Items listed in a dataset
========================================================================

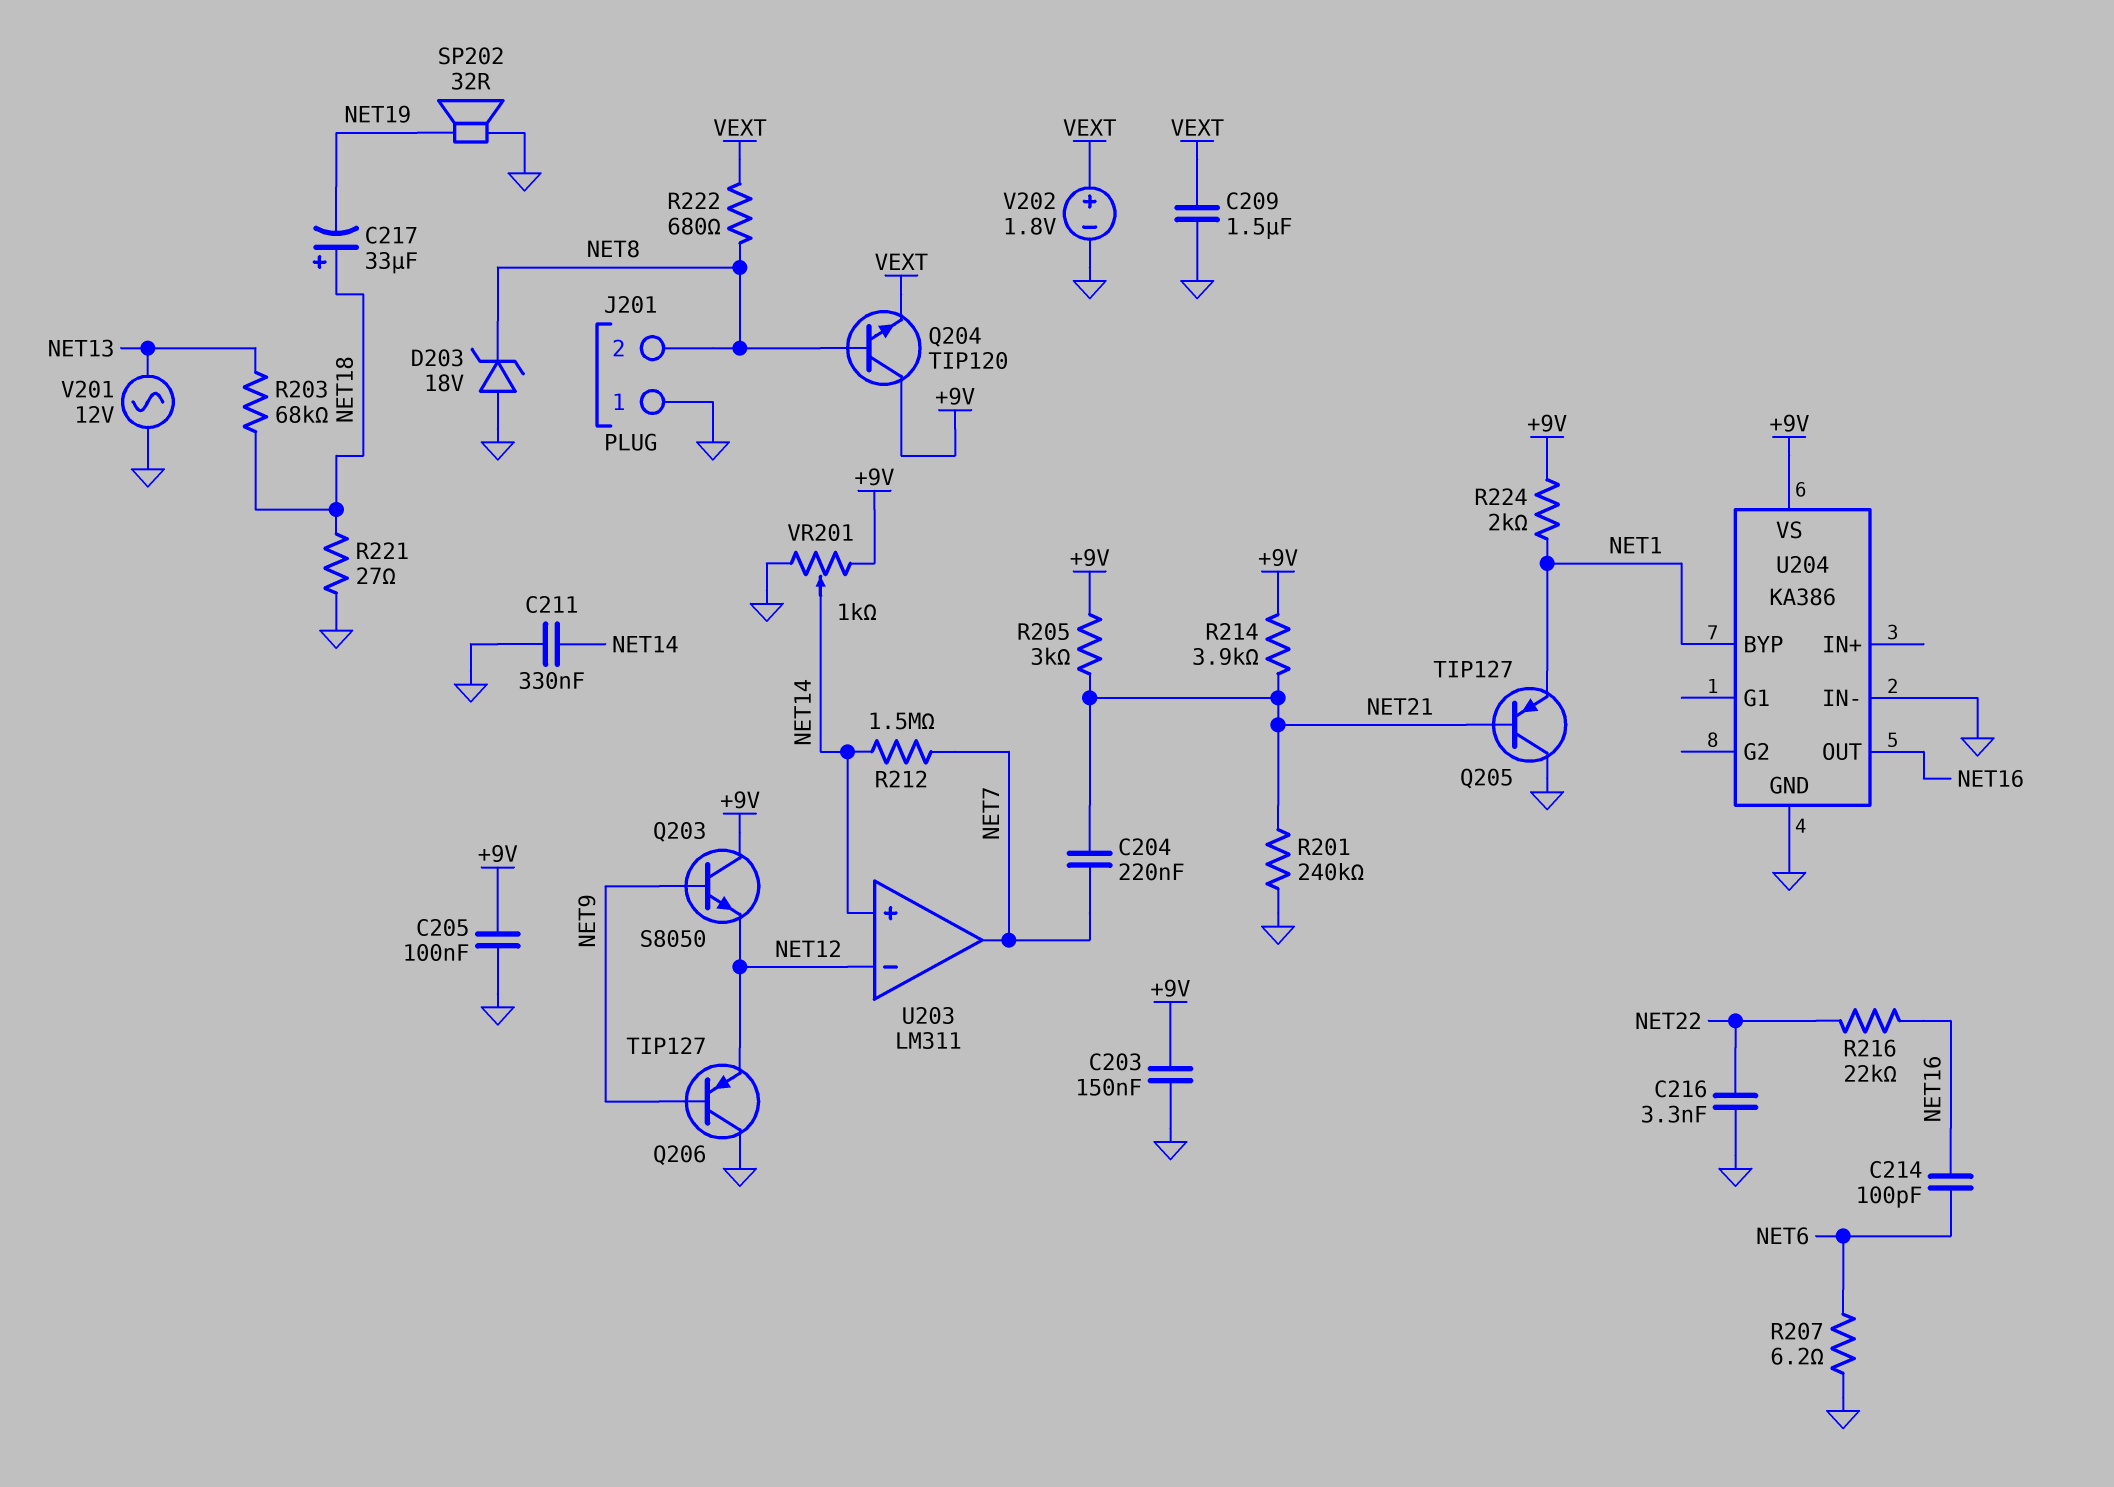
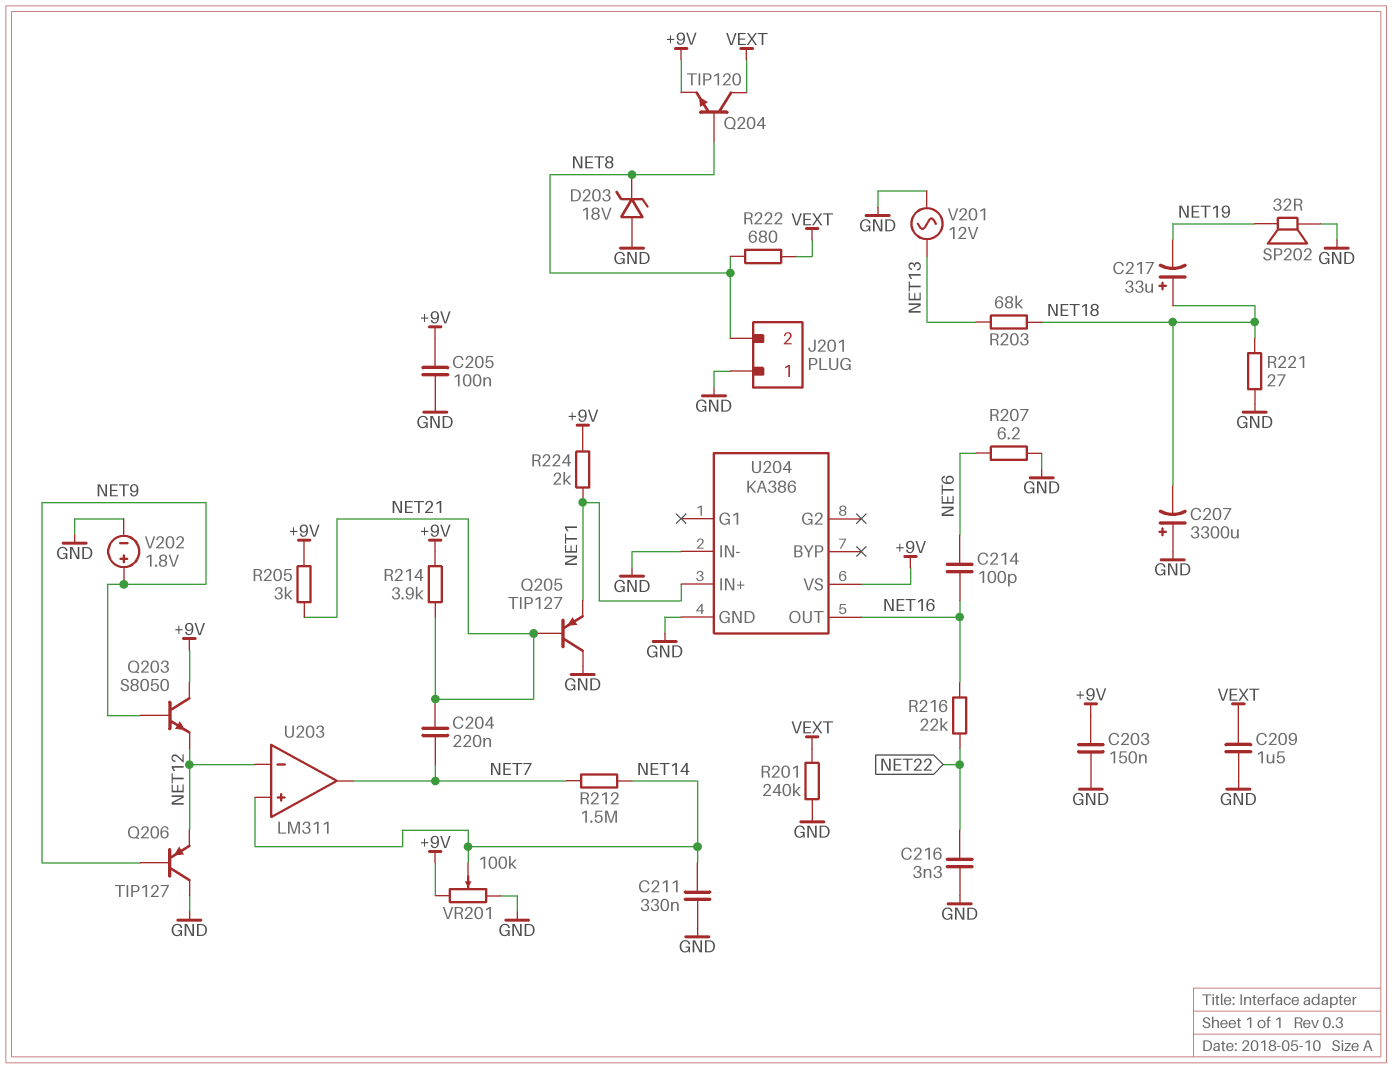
C207: none -> 3300uF (plus GND, minus NET18)
Q204: NPN TIP120 (B NET8, C +9V, E VEXT) -> NPN TIP120 (B NET8, C VEXT, E +9V)
R201: 240k (GND, NET21) -> 240k (GND, VEXT)
U204 pin BYP: NET1 -> none
U204 pin IN+: none -> NET1
V202: 1.8V (plus VEXT, minus GND) -> 1.8V (plus NET9, minus GND)
VR201: 1k (+9V, GND, wiper NET14) -> 100k (+9V, GND, wiper NET14)

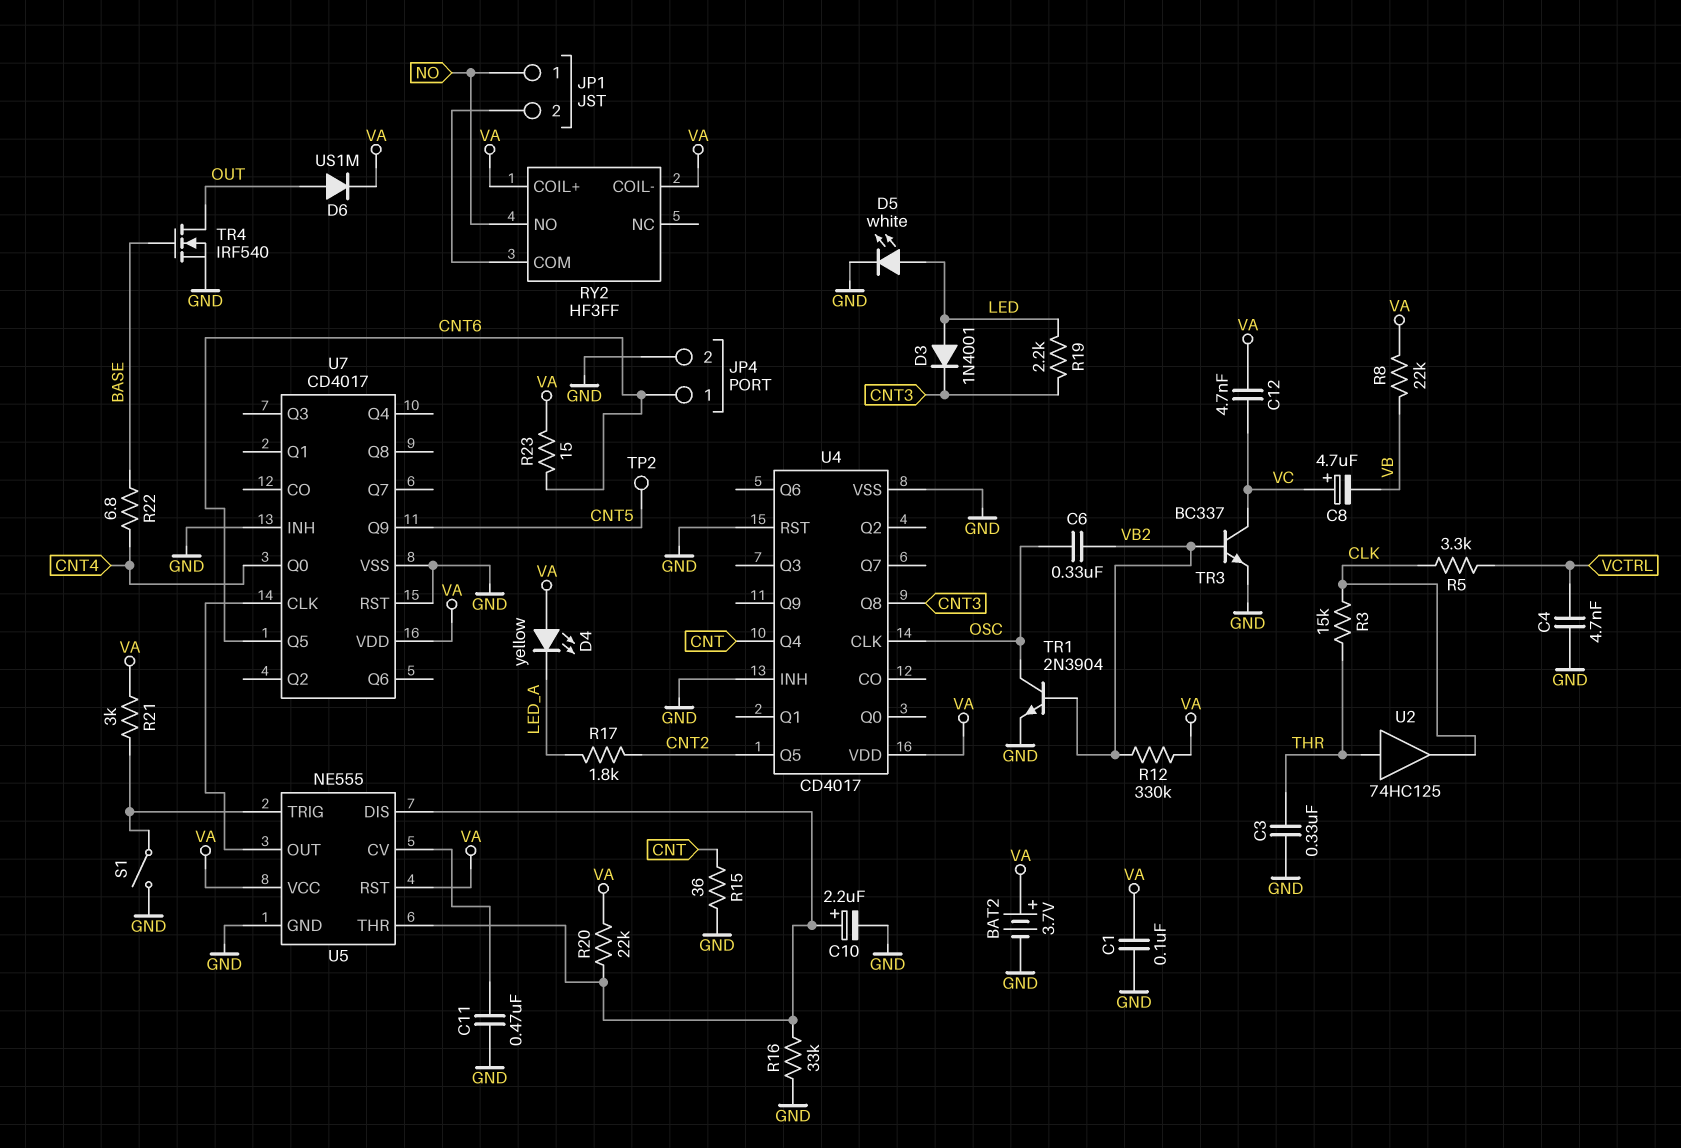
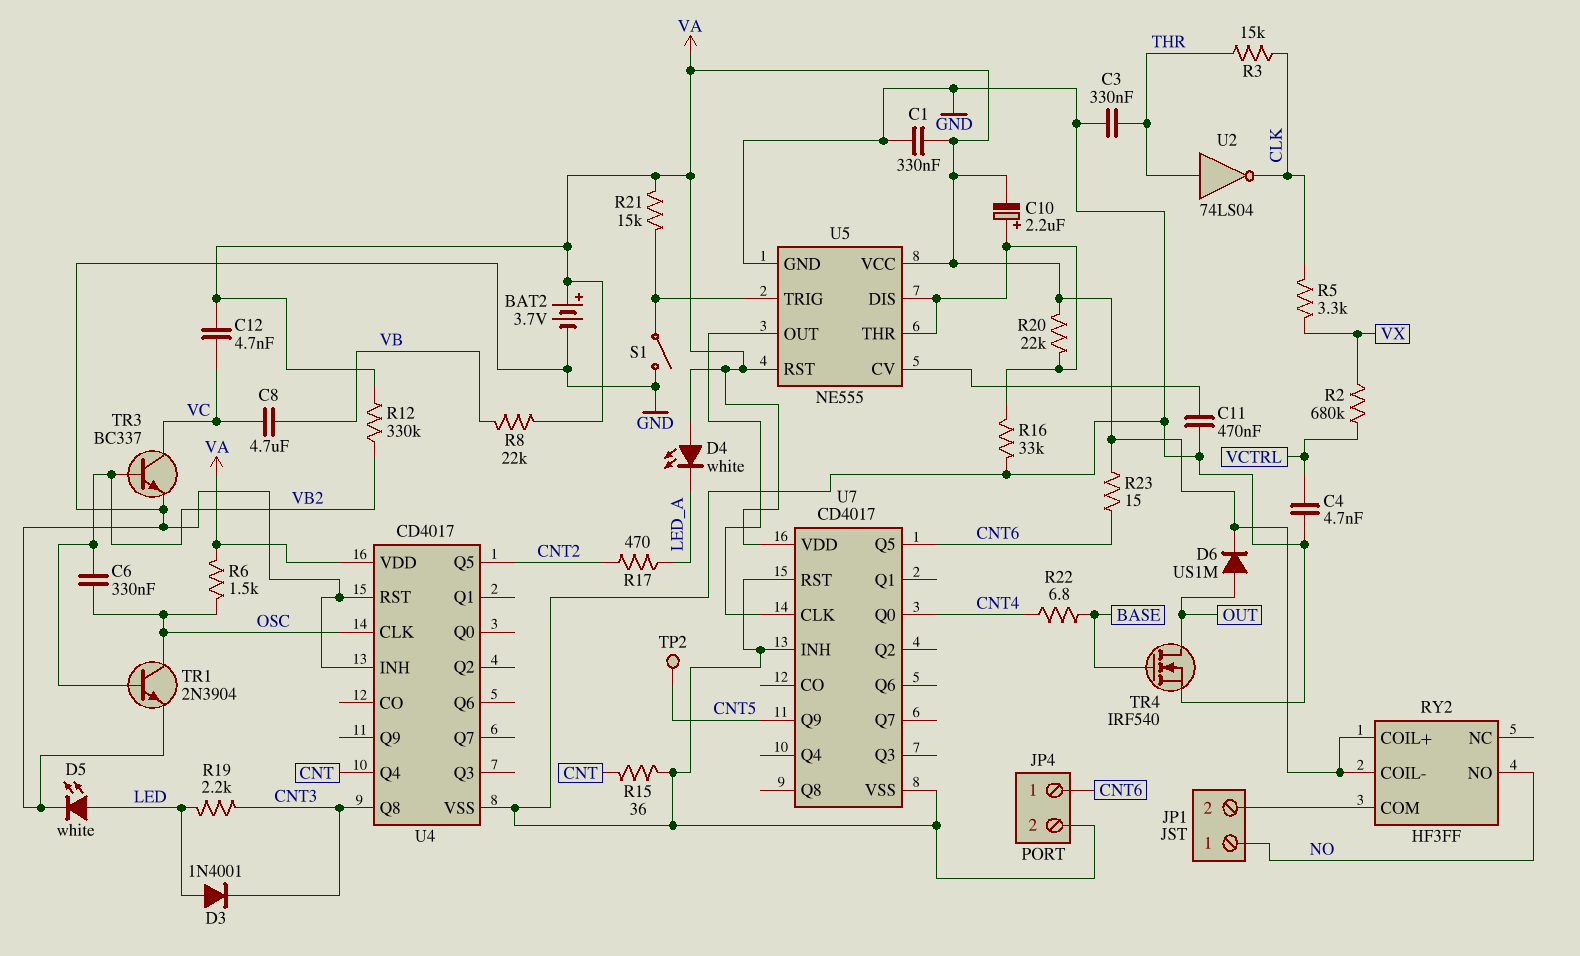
C1: 100nF (GND, VA) -> 330nF (GND, VA)
C8: 4.7uF (plus VC, minus VB) -> 4.7uF (VB, VC)
C10: 2.2uF (plus U5/DIS, minus GND) -> 2.2uF (plus U5/DIS, minus VA)
D4: LED yellow (A VA, K LED_A) -> LED white (A VA, K LED_A)
R2: none -> 680k (VCTRL, VX)
R5: 3.3k (CLK, VCTRL) -> 3.3k (CLK, VX)
R6: none -> 1.5k (OSC, VA)
R17: 1.8k (CNT2, LED_A) -> 470 (CNT2, LED_A)
R21: 3k (U5/TRIG, VA) -> 15k (U5/TRIG, VA)
U2: buffer 74HC125 (in THR, out CLK) -> NOT 74LS04 (in THR, out CLK)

========================================================================

Assignment
Please copy the data above exactly; the pictures do not belong in the copy.

Output for this exercise
C207: none -> 3300uF (plus GND, minus NET18)
Q204: NPN TIP120 (B NET8, C +9V, E VEXT) -> NPN TIP120 (B NET8, C VEXT, E +9V)
R201: 240k (GND, NET21) -> 240k (GND, VEXT)
U204 pin BYP: NET1 -> none
U204 pin IN+: none -> NET1
V202: 1.8V (plus VEXT, minus GND) -> 1.8V (plus NET9, minus GND)
VR201: 1k (+9V, GND, wiper NET14) -> 100k (+9V, GND, wiper NET14)

C1: 100nF (GND, VA) -> 330nF (GND, VA)
C8: 4.7uF (plus VC, minus VB) -> 4.7uF (VB, VC)
C10: 2.2uF (plus U5/DIS, minus GND) -> 2.2uF (plus U5/DIS, minus VA)
D4: LED yellow (A VA, K LED_A) -> LED white (A VA, K LED_A)
R2: none -> 680k (VCTRL, VX)
R5: 3.3k (CLK, VCTRL) -> 3.3k (CLK, VX)
R6: none -> 1.5k (OSC, VA)
R17: 1.8k (CNT2, LED_A) -> 470 (CNT2, LED_A)
R21: 3k (U5/TRIG, VA) -> 15k (U5/TRIG, VA)
U2: buffer 74HC125 (in THR, out CLK) -> NOT 74LS04 (in THR, out CLK)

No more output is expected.